DIRECTIVE: In the entries below, tally the lines that contain the string "camera", then state that number alone.

[Scene images with change listings]
——

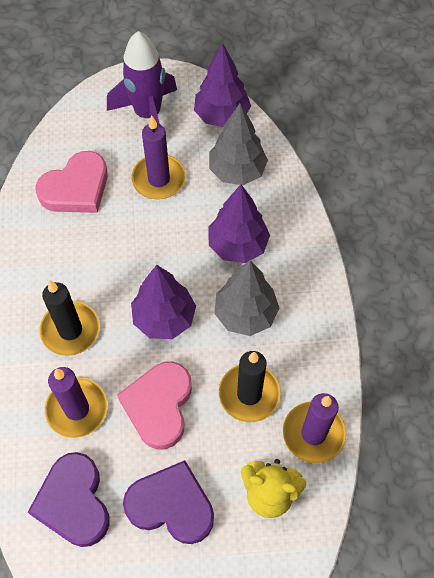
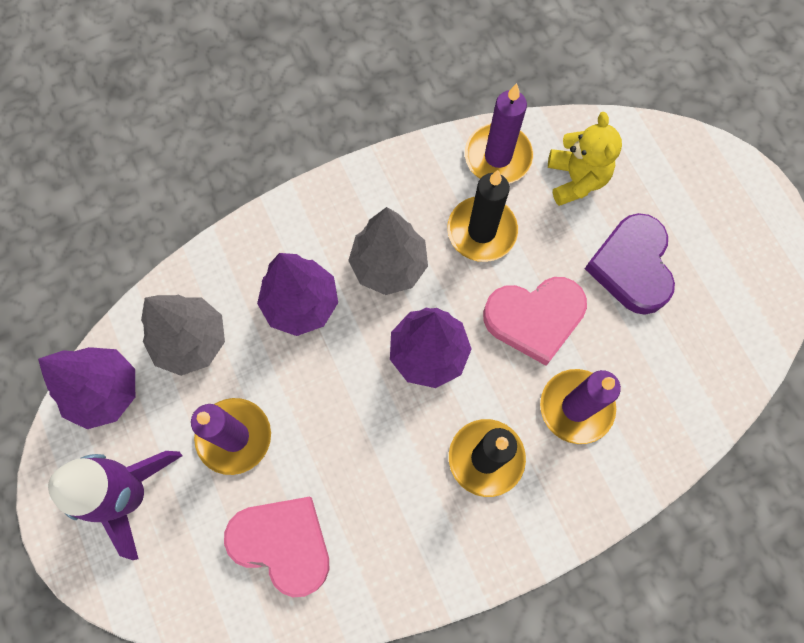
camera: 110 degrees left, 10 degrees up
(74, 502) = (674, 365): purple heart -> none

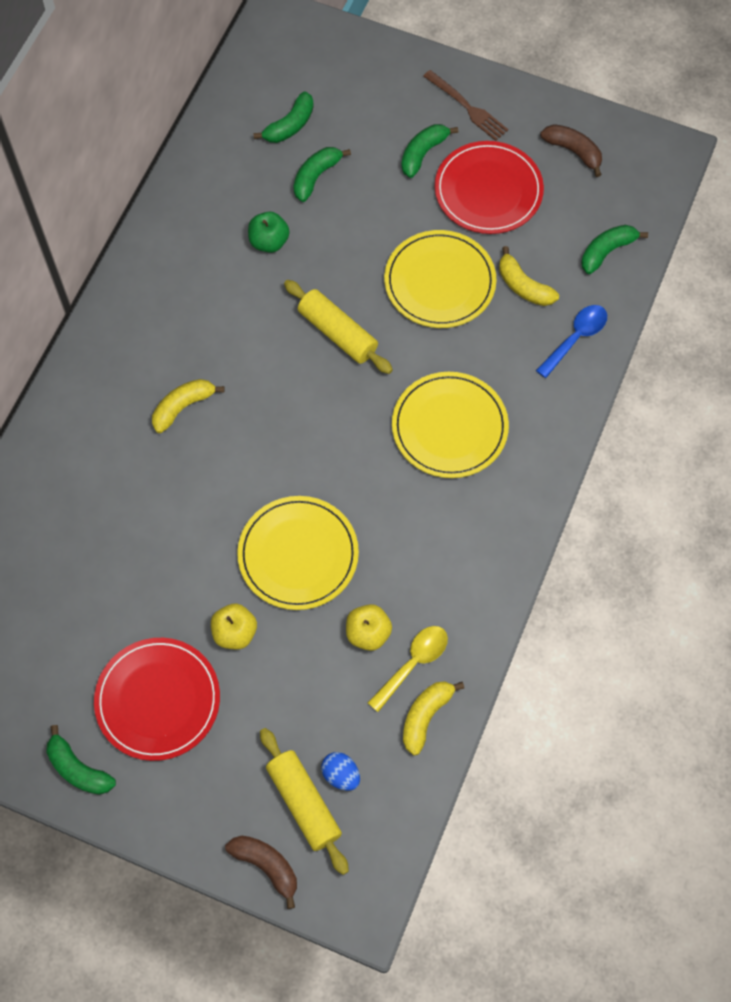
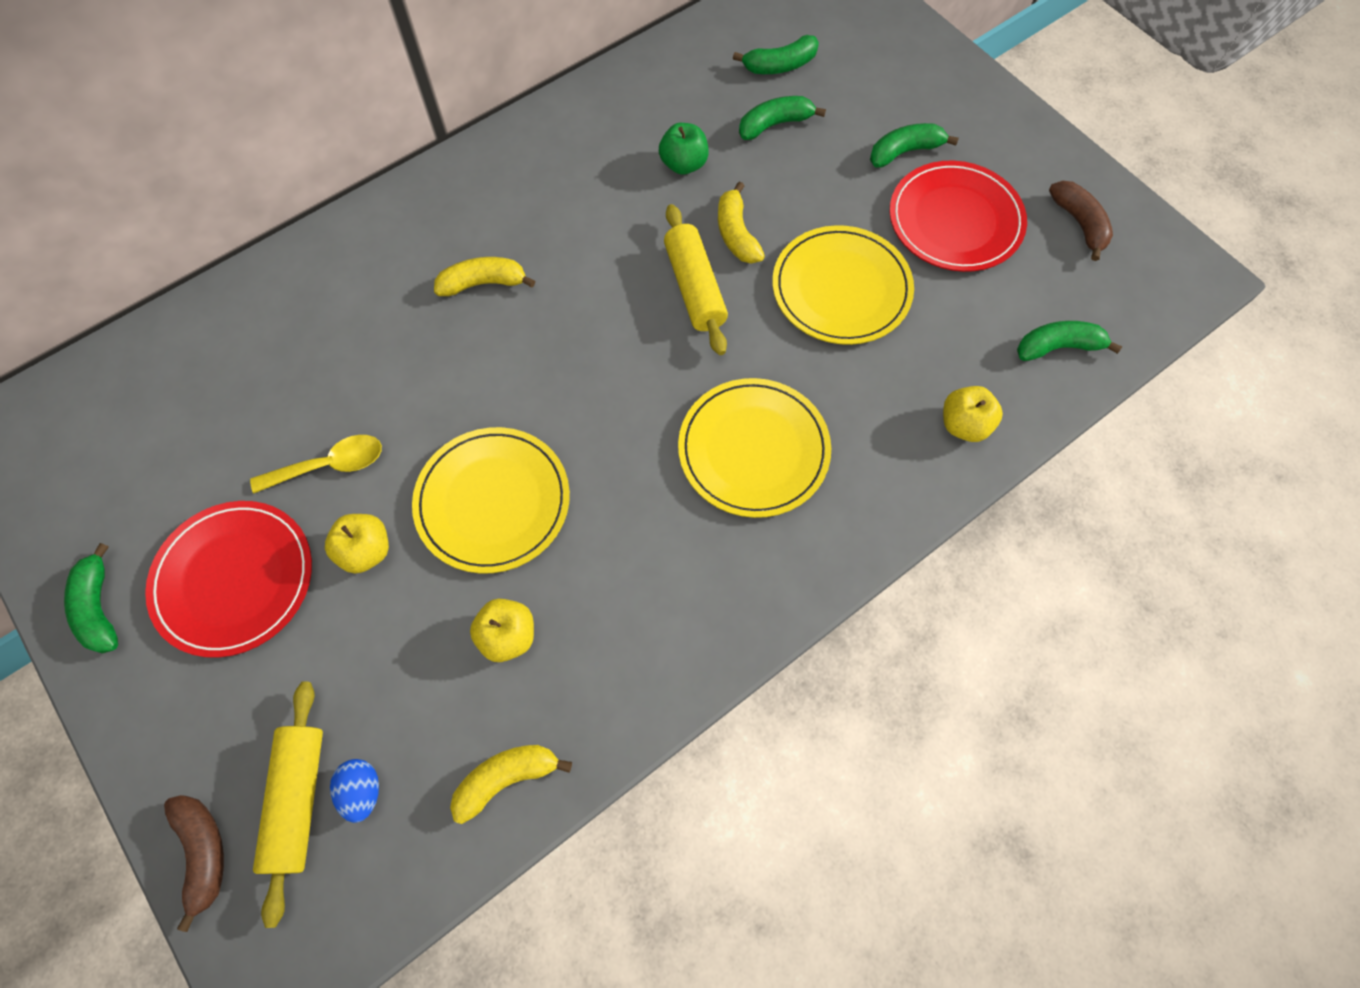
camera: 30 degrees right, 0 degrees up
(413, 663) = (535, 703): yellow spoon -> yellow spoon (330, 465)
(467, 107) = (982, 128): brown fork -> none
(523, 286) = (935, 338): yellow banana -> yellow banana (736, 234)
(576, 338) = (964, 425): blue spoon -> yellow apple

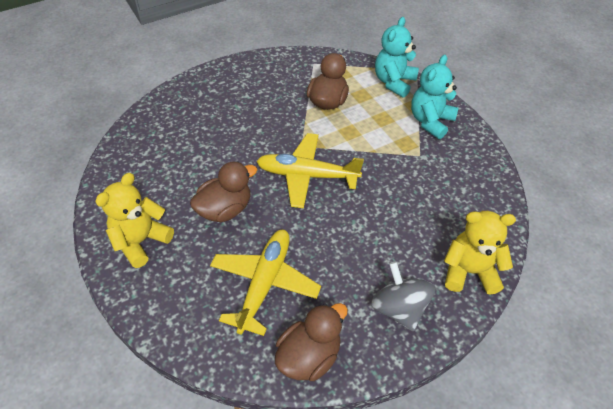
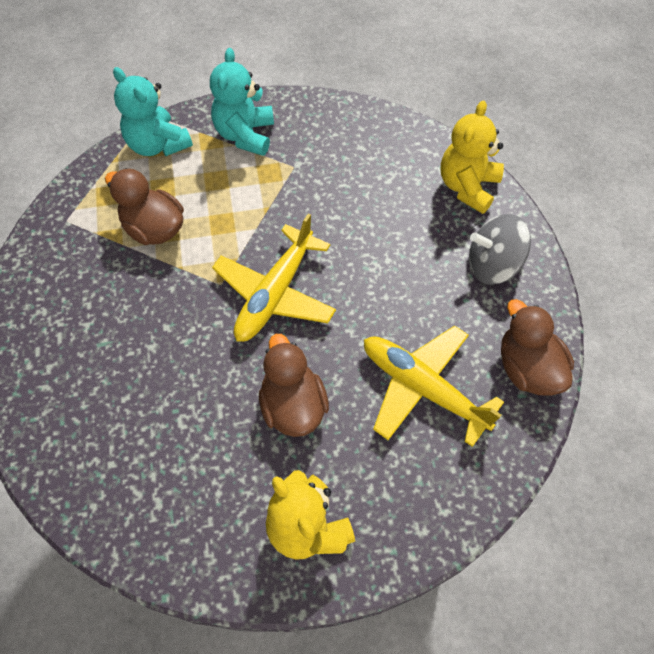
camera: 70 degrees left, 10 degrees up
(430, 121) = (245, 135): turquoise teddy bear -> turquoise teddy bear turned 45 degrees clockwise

——

FINAL ANSWER: 3